→ **RECORD SET**
****************

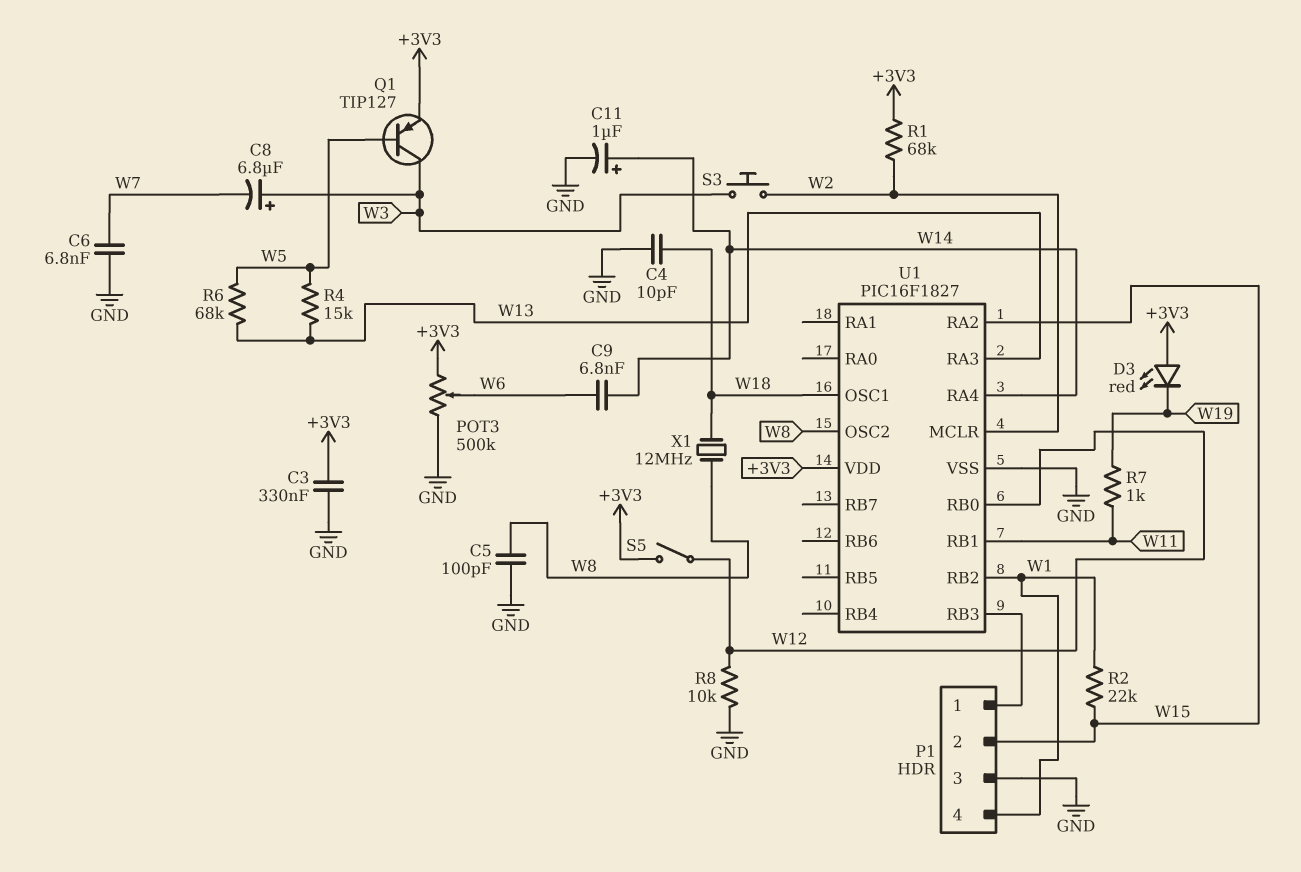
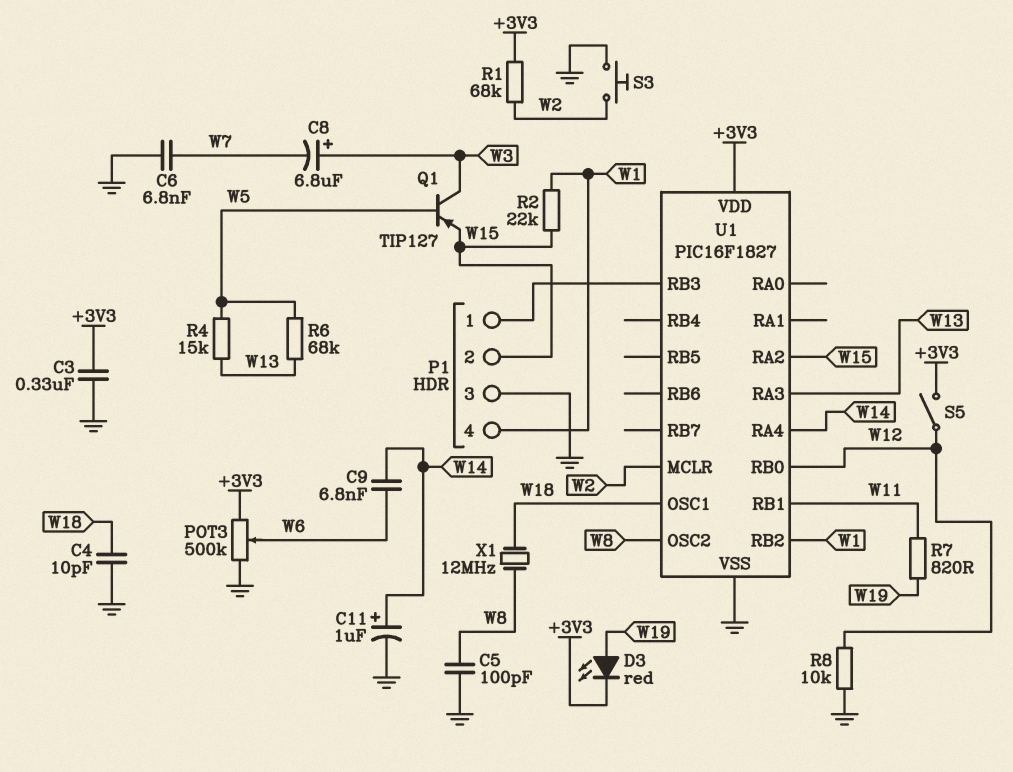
D3: LED red (A +3V3, K W19) -> LED red (A W19, K +3V3)
Q1: PNP TIP127 (B W5, C W3, E +3V3) -> PNP TIP127 (B W5, C W3, E W15)
R7: 1k (W11, W19) -> 820 (W11, W19)
S3: button (W2, W3) -> button (GND, W2)

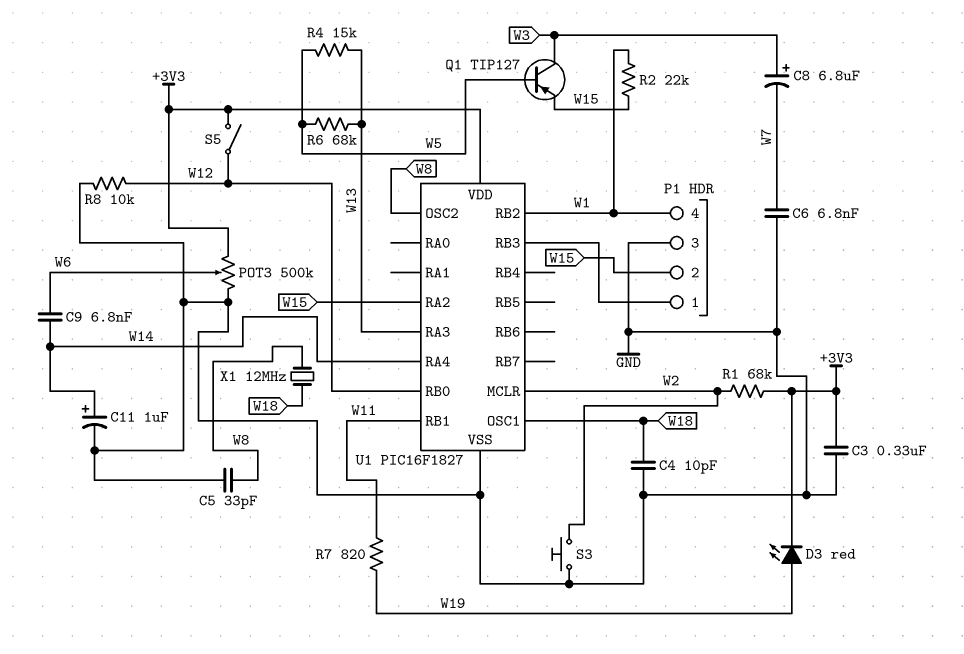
C5: 100pF (GND, W8) -> 33pF (GND, W8)

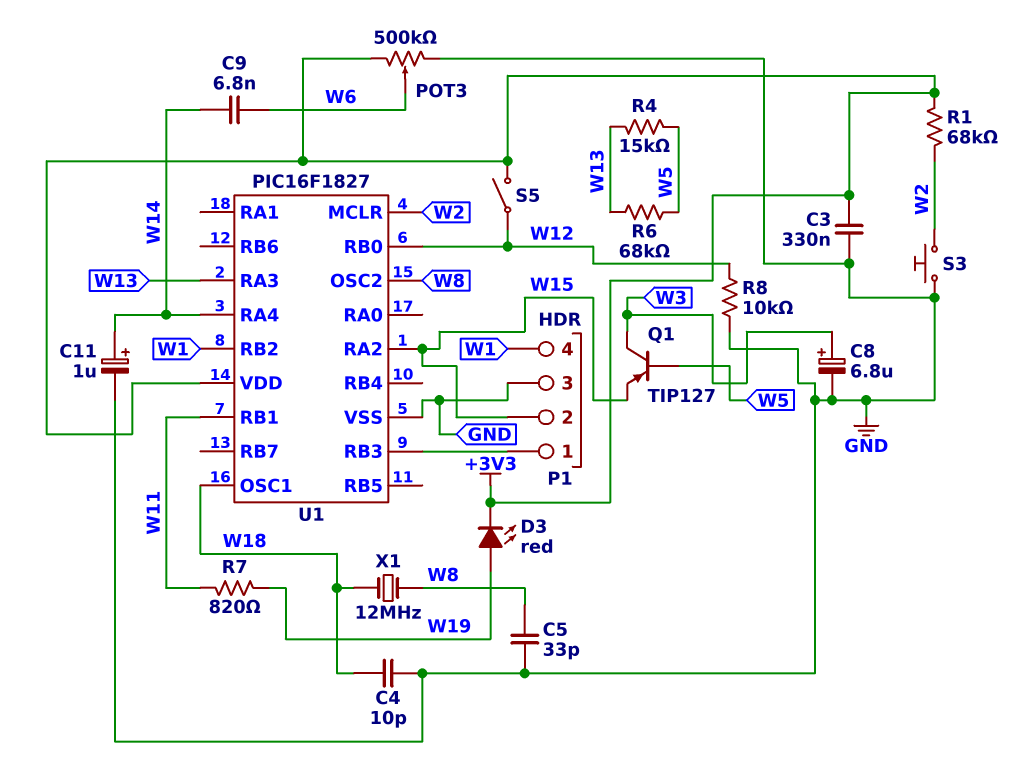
C6: 6.8nF (GND, W7) -> none
C8: 6.8uF (plus W3, minus W7) -> 6.8uF (plus W3, minus GND)
R2: 22k (W1, W15) -> none

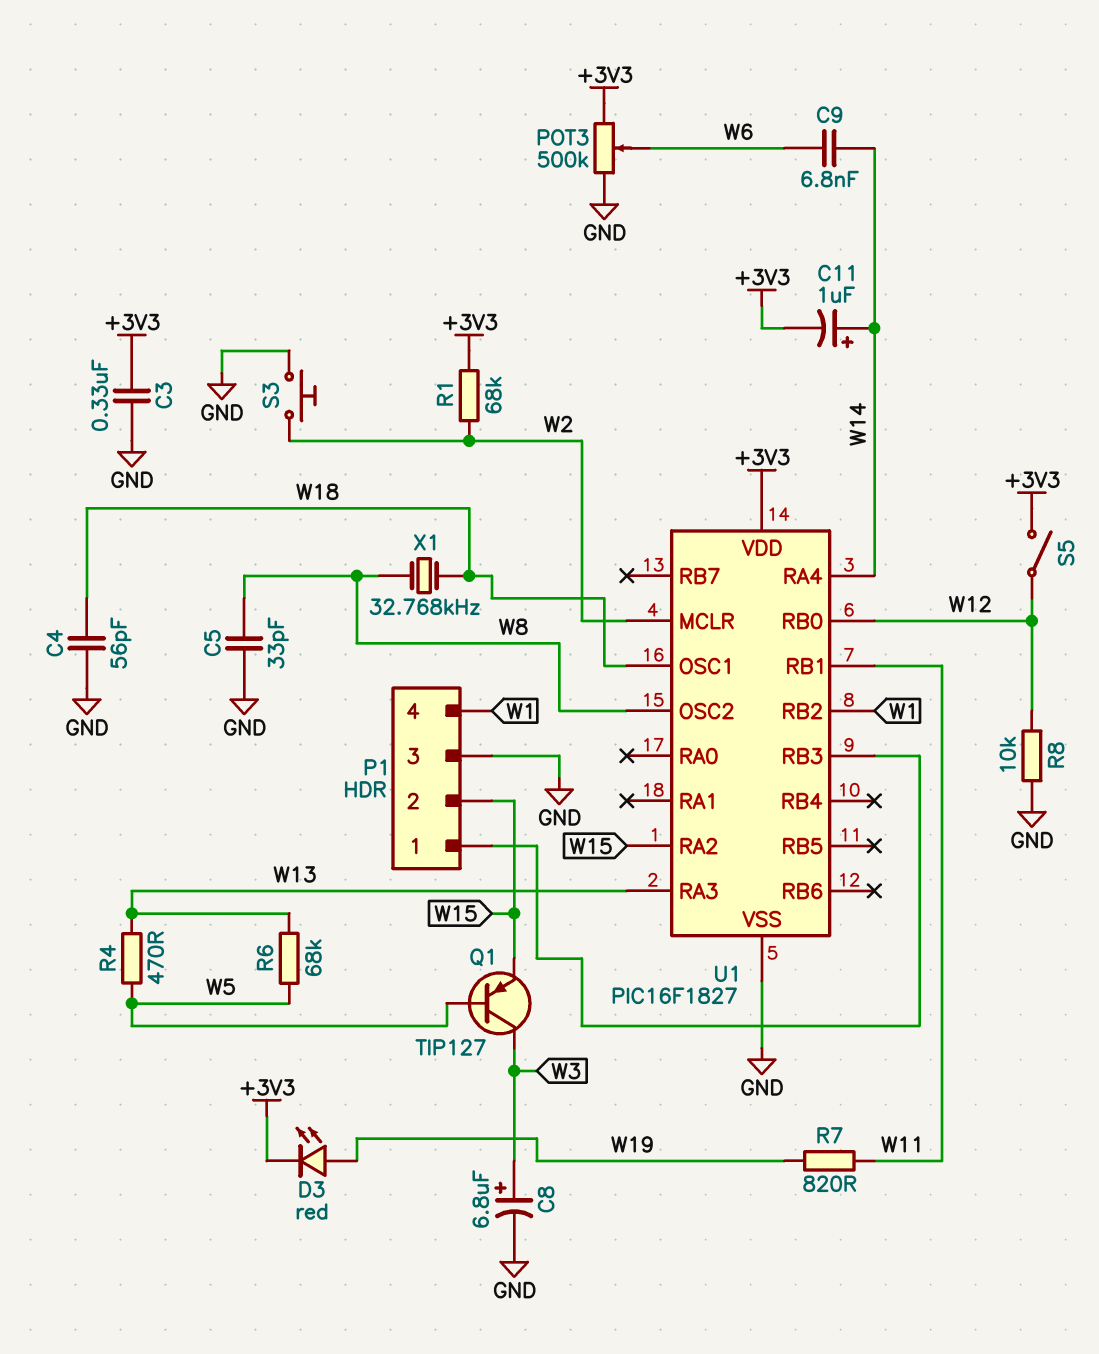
C4: 10pF (GND, W18) -> 56pF (GND, W18)
C11: 1uF (plus W14, minus GND) -> 1uF (plus W14, minus +3V3)
R4: 15k (W5, W13) -> 470 (W5, W13)
X1: 12MHz (W8, W18) -> 32.768kHz (W8, W18)

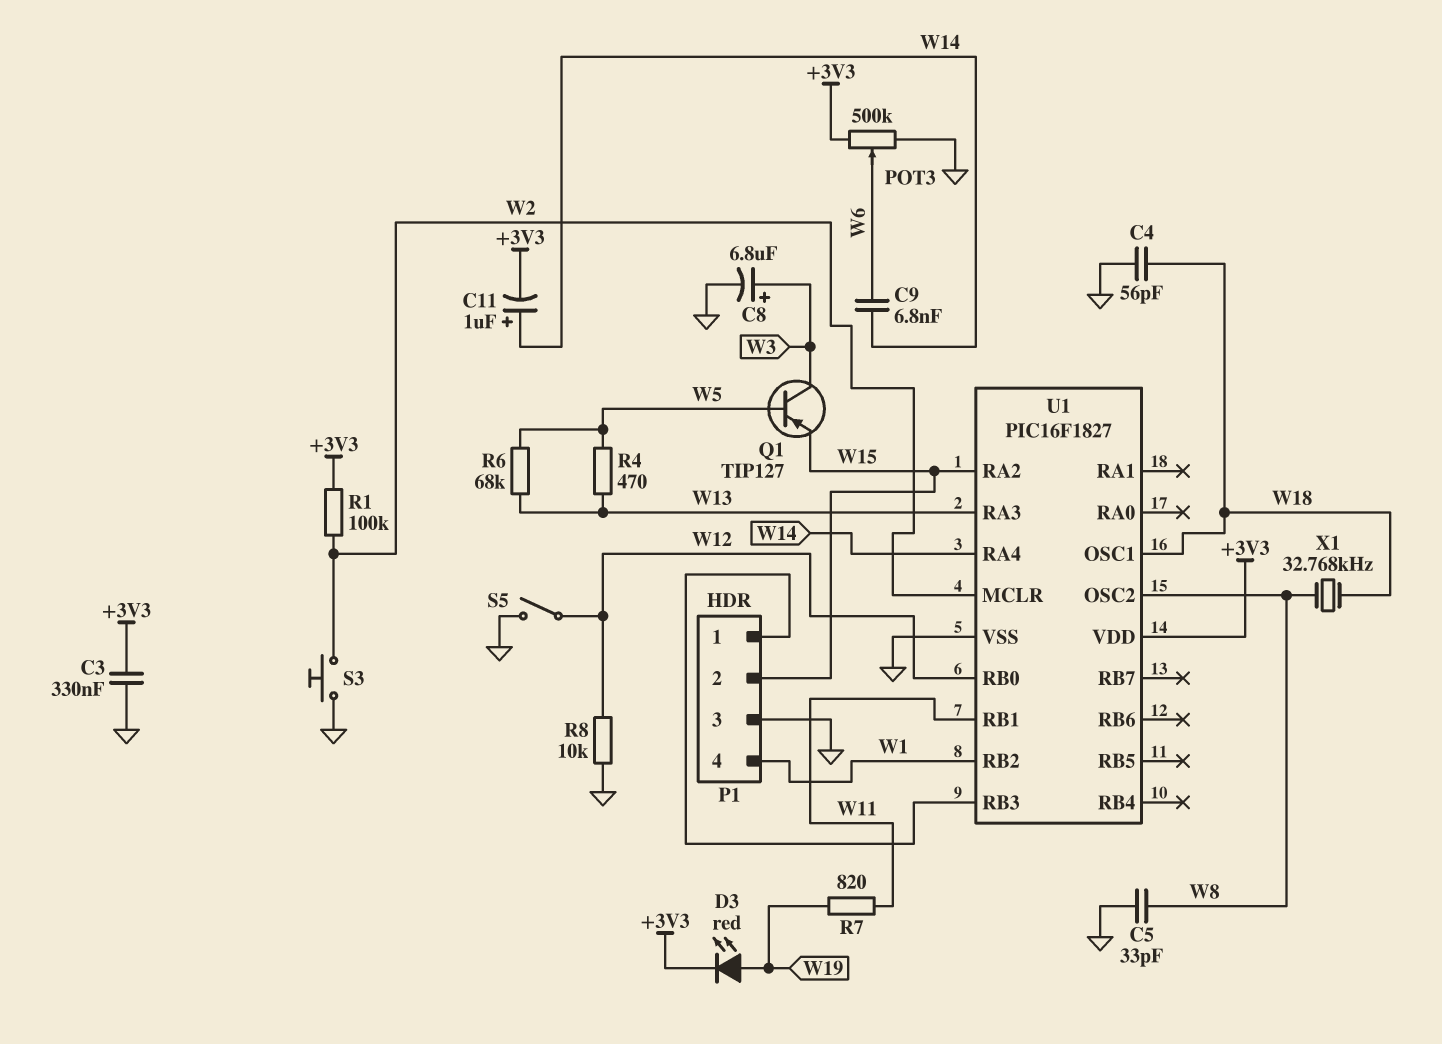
R1: 68k (+3V3, W2) -> 100k (+3V3, W2)
S5: switch (+3V3, W12) -> switch (GND, W12)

****************

Please return every record above exactly, but leave out the pictures.

D3: LED red (A +3V3, K W19) -> LED red (A W19, K +3V3)
Q1: PNP TIP127 (B W5, C W3, E +3V3) -> PNP TIP127 (B W5, C W3, E W15)
R7: 1k (W11, W19) -> 820 (W11, W19)
S3: button (W2, W3) -> button (GND, W2)

C5: 100pF (GND, W8) -> 33pF (GND, W8)

C6: 6.8nF (GND, W7) -> none
C8: 6.8uF (plus W3, minus W7) -> 6.8uF (plus W3, minus GND)
R2: 22k (W1, W15) -> none

C4: 10pF (GND, W18) -> 56pF (GND, W18)
C11: 1uF (plus W14, minus GND) -> 1uF (plus W14, minus +3V3)
R4: 15k (W5, W13) -> 470 (W5, W13)
X1: 12MHz (W8, W18) -> 32.768kHz (W8, W18)

R1: 68k (+3V3, W2) -> 100k (+3V3, W2)
S5: switch (+3V3, W12) -> switch (GND, W12)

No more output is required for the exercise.